### DATASET CONTENT
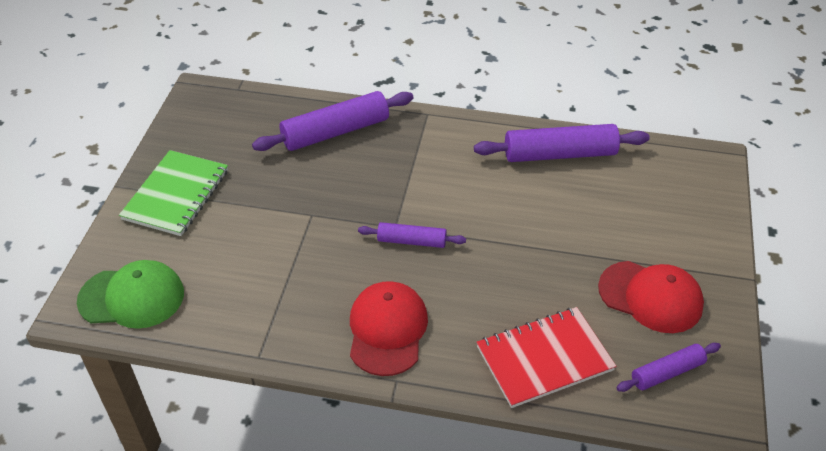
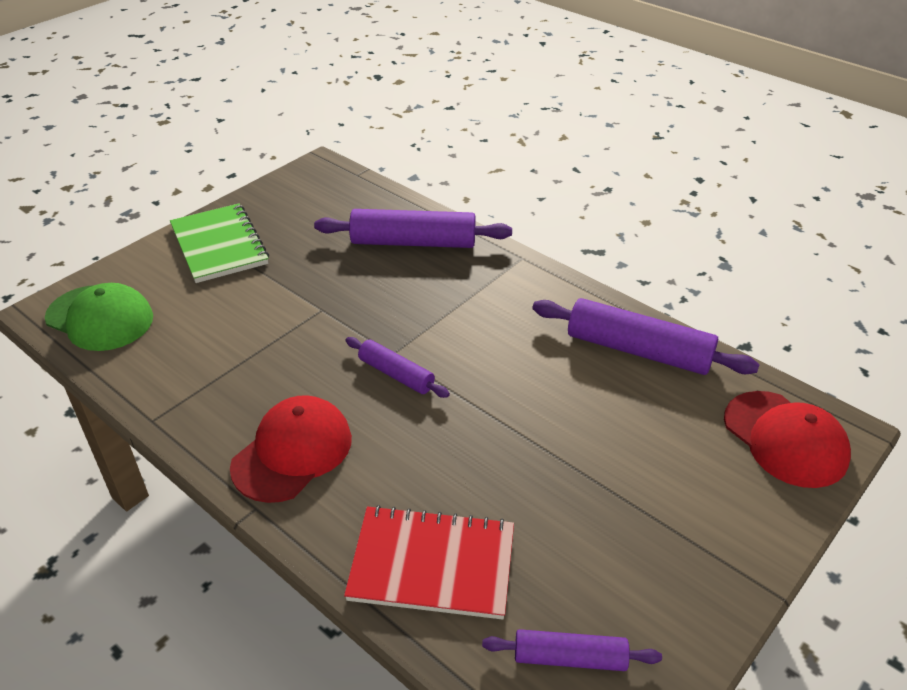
camera: 30 degrees right, 5 degrees down
(176, 195) = (219, 245): green notebook -> green notebook turned 75 degrees counterclockwise
(650, 297) = (622, 555): red cap -> red cap (785, 439)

### HOW TO COMPLETE THIS TASK
Full transcription of the material, exact in every line, without images.

### SOLUTION FOR THIS EXERCISE
camera: 30 degrees right, 5 degrees down
(176, 195) = (219, 245): green notebook -> green notebook turned 75 degrees counterclockwise
(650, 297) = (622, 555): red cap -> red cap (785, 439)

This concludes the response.